---------- Dataset records
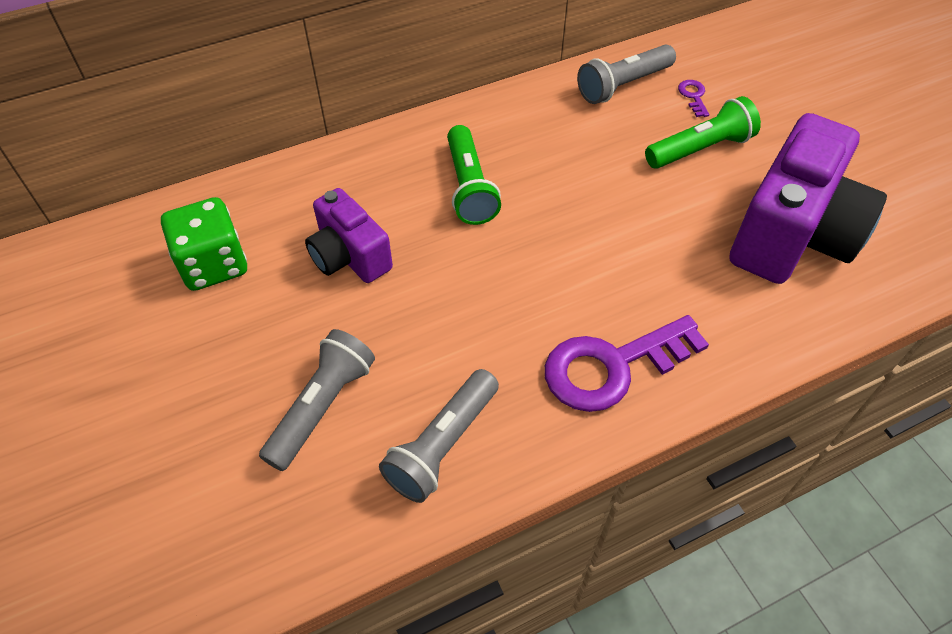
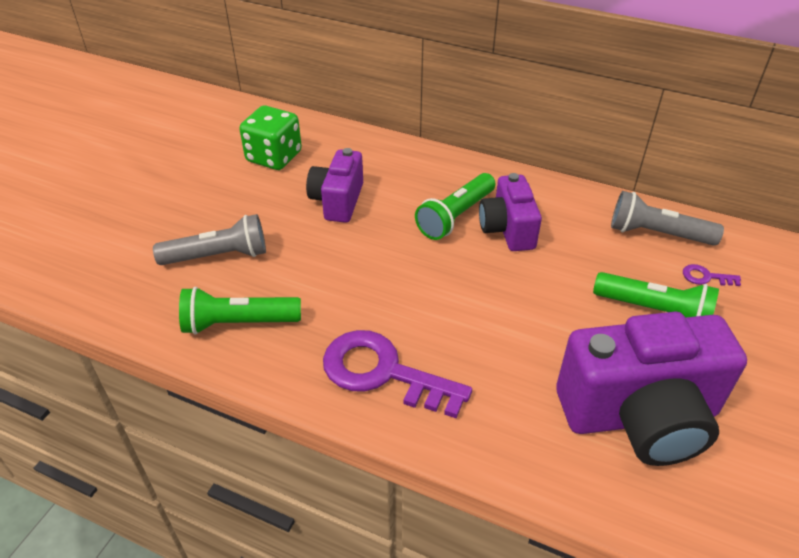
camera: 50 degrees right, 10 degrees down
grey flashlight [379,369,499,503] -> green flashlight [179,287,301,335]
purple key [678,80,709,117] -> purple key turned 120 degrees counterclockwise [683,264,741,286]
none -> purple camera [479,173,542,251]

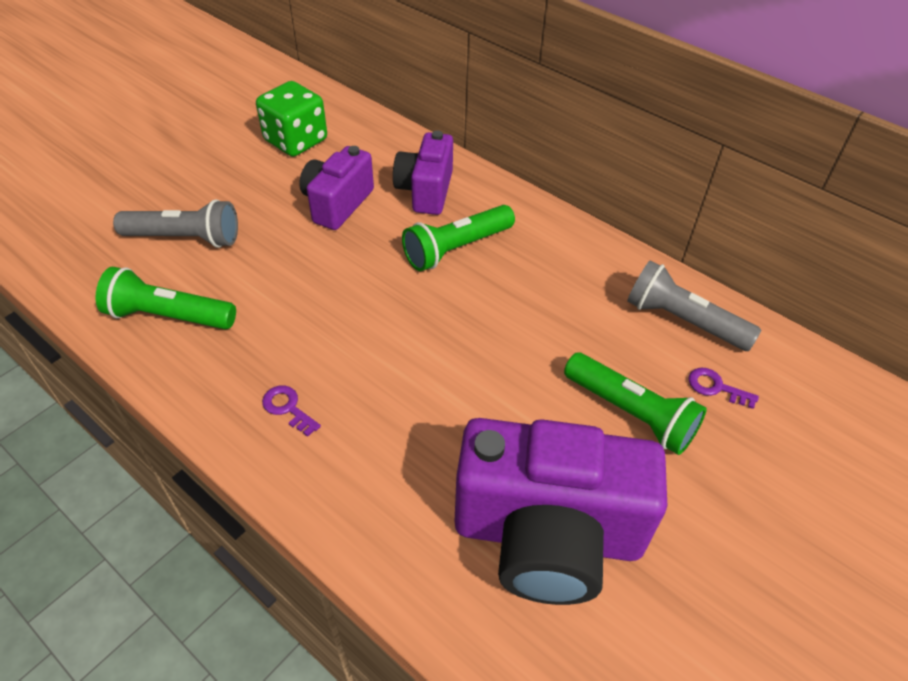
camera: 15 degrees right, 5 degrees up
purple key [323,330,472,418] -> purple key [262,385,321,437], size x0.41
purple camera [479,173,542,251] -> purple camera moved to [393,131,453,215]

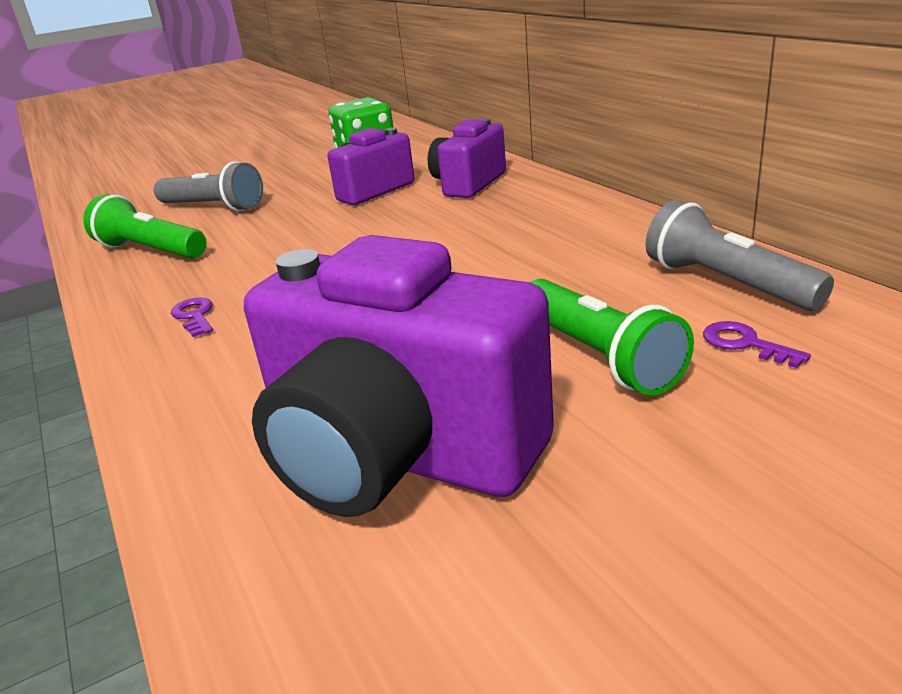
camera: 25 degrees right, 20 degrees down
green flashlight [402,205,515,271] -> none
--------------------
> Aim of the task
Could you set down nothing but the lines from the one containing "purple camera [479,173,542,251] ->" through the last line of the records above, both ends included, exactly as given and free of pictures?

> Result
purple camera [479,173,542,251] -> purple camera moved to [393,131,453,215]

camera: 25 degrees right, 20 degrees down
green flashlight [402,205,515,271] -> none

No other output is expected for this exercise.